Copy the material below word for word, from its first line through the line containing "green star: moved 4 px up", including both of those lines.

▶ _The records_:
====

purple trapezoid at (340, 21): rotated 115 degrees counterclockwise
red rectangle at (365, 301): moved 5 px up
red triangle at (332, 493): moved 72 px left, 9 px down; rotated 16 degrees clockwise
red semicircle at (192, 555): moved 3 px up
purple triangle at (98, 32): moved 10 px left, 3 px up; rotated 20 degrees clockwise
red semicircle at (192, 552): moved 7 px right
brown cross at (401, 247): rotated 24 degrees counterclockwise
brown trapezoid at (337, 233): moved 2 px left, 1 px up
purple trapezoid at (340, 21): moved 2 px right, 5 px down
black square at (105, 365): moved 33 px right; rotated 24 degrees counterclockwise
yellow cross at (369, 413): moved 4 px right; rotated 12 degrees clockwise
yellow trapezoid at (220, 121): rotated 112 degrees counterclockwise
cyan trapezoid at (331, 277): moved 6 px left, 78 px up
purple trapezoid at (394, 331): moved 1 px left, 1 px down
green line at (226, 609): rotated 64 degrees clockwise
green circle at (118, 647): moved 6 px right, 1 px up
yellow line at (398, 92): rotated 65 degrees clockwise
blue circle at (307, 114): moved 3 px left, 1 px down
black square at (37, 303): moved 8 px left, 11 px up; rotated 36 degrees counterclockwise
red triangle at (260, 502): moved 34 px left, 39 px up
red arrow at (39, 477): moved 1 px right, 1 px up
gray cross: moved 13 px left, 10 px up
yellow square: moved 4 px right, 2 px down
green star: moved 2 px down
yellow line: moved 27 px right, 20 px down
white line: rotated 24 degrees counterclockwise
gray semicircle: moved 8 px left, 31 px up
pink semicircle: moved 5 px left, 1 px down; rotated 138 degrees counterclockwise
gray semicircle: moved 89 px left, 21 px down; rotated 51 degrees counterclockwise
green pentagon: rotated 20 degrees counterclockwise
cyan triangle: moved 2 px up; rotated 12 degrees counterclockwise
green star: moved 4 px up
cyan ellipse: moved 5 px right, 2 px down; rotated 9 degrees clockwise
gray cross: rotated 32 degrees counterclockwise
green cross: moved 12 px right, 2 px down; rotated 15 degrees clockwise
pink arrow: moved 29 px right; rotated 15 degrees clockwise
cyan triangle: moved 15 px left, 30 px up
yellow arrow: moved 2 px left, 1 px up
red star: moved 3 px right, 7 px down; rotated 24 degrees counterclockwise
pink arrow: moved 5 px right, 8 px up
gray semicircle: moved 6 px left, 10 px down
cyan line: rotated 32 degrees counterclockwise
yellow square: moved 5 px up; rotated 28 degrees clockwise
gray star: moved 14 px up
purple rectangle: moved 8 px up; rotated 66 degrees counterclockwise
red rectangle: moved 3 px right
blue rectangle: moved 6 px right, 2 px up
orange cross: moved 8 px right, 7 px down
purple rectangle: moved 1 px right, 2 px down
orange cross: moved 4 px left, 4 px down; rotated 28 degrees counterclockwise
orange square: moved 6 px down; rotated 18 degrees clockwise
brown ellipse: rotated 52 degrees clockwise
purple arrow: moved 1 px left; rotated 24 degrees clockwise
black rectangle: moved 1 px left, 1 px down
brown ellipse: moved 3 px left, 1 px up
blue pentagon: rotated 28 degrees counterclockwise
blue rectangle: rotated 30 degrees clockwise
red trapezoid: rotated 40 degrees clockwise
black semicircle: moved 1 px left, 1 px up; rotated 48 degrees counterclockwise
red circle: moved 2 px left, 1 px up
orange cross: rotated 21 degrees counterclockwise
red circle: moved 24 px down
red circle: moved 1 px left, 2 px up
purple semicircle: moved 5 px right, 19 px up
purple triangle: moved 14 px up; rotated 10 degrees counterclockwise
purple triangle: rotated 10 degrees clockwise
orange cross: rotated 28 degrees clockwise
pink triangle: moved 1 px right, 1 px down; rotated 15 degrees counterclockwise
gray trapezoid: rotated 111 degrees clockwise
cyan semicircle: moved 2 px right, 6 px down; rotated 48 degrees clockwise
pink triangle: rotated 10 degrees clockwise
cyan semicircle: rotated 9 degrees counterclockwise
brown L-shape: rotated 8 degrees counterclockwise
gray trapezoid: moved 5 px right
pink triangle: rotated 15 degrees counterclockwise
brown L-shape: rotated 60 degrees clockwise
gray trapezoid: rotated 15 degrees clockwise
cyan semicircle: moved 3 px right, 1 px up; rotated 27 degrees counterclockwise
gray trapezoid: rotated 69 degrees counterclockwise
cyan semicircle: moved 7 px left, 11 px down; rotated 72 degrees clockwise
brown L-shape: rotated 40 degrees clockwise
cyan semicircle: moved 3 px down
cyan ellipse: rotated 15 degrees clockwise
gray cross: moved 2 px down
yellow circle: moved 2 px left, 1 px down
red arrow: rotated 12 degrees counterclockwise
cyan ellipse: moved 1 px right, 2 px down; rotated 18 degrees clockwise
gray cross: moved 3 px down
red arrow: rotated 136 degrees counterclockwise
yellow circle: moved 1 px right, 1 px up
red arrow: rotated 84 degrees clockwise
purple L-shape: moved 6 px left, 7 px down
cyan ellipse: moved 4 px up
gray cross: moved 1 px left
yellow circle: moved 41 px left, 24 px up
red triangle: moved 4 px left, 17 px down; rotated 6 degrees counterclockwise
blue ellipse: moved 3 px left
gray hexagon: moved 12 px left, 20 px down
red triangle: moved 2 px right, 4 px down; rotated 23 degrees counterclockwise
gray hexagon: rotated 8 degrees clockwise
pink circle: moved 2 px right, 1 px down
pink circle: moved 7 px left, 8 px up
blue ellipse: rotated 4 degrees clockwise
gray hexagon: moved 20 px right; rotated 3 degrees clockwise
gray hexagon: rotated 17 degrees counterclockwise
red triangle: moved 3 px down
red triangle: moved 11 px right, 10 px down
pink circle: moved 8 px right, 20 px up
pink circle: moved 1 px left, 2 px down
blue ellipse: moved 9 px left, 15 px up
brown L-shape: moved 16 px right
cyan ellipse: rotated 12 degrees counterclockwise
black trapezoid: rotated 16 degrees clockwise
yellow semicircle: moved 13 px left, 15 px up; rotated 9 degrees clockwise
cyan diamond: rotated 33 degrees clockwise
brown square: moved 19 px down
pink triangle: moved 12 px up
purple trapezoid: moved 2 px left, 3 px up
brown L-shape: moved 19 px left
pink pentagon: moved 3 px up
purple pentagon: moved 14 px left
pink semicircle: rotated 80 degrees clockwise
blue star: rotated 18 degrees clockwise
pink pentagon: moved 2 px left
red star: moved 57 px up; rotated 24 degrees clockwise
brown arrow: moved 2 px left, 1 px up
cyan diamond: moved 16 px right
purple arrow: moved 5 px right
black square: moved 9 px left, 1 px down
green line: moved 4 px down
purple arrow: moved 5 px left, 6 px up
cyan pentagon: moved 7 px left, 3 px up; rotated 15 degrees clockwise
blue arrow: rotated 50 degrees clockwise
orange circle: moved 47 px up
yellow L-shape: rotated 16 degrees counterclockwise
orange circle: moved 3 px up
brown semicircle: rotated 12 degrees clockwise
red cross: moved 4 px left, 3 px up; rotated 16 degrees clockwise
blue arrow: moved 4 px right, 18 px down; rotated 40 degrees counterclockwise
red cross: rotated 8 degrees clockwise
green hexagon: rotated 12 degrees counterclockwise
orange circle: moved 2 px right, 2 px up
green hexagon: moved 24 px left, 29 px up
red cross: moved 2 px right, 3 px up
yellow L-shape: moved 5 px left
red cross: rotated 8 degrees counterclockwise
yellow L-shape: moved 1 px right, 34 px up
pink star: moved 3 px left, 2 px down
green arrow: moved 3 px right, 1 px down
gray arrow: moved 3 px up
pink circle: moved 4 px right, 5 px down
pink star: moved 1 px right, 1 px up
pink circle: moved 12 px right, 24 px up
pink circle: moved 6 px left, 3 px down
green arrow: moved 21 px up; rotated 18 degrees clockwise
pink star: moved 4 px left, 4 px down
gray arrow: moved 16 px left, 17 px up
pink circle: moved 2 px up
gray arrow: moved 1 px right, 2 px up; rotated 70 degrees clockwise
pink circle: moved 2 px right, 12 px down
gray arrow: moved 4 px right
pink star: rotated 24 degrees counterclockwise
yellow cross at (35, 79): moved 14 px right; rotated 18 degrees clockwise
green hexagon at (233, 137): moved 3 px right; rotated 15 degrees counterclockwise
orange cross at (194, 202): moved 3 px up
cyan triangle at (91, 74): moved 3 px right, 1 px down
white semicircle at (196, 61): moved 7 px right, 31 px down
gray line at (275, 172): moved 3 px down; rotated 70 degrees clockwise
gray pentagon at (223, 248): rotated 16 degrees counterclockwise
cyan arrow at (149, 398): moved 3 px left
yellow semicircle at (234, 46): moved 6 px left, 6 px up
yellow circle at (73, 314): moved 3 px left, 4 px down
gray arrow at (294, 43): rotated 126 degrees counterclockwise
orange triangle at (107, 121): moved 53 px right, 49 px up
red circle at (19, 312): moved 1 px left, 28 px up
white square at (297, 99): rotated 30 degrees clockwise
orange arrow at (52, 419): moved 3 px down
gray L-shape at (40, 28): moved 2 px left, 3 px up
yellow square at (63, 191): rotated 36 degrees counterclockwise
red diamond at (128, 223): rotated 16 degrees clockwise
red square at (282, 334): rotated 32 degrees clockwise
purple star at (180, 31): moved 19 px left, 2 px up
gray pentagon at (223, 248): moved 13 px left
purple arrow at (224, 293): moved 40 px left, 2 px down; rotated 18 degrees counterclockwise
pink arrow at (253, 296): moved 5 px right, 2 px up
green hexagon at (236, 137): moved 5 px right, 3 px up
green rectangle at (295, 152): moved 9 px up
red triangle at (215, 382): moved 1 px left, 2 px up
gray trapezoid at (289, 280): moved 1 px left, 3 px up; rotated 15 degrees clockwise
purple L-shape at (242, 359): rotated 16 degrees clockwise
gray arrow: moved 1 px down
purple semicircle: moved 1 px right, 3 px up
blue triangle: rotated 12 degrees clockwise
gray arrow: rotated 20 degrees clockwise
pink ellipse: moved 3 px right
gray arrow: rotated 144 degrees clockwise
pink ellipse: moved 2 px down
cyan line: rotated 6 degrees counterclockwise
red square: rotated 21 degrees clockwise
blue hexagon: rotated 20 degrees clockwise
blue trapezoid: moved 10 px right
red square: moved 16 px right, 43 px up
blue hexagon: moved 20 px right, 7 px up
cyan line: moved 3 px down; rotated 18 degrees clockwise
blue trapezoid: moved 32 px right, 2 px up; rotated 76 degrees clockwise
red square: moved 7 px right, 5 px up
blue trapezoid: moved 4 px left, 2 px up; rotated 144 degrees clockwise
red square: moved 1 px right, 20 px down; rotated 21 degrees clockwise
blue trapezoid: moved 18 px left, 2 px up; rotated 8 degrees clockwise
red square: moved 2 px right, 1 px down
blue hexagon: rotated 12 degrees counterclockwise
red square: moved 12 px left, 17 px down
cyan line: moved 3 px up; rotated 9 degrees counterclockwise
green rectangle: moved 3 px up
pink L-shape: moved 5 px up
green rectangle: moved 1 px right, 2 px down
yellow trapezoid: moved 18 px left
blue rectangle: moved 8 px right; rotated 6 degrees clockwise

====

▶ _Result of the task_:
purple trapezoid at (340, 21): rotated 115 degrees counterclockwise
red rectangle at (365, 301): moved 5 px up
red triangle at (332, 493): moved 72 px left, 9 px down; rotated 16 degrees clockwise
red semicircle at (192, 555): moved 3 px up
purple triangle at (98, 32): moved 10 px left, 3 px up; rotated 20 degrees clockwise
red semicircle at (192, 552): moved 7 px right
brown cross at (401, 247): rotated 24 degrees counterclockwise
brown trapezoid at (337, 233): moved 2 px left, 1 px up
purple trapezoid at (340, 21): moved 2 px right, 5 px down
black square at (105, 365): moved 33 px right; rotated 24 degrees counterclockwise
yellow cross at (369, 413): moved 4 px right; rotated 12 degrees clockwise
yellow trapezoid at (220, 121): rotated 112 degrees counterclockwise
cyan trapezoid at (331, 277): moved 6 px left, 78 px up
purple trapezoid at (394, 331): moved 1 px left, 1 px down
green line at (226, 609): rotated 64 degrees clockwise
green circle at (118, 647): moved 6 px right, 1 px up
yellow line at (398, 92): rotated 65 degrees clockwise
blue circle at (307, 114): moved 3 px left, 1 px down
black square at (37, 303): moved 8 px left, 11 px up; rotated 36 degrees counterclockwise
red triangle at (260, 502): moved 34 px left, 39 px up
red arrow at (39, 477): moved 1 px right, 1 px up
gray cross: moved 13 px left, 10 px up
yellow square: moved 4 px right, 2 px down
green star: moved 2 px down
yellow line: moved 27 px right, 20 px down
white line: rotated 24 degrees counterclockwise
gray semicircle: moved 8 px left, 31 px up
pink semicircle: moved 5 px left, 1 px down; rotated 138 degrees counterclockwise
gray semicircle: moved 89 px left, 21 px down; rotated 51 degrees counterclockwise
green pentagon: rotated 20 degrees counterclockwise
cyan triangle: moved 2 px up; rotated 12 degrees counterclockwise
green star: moved 4 px up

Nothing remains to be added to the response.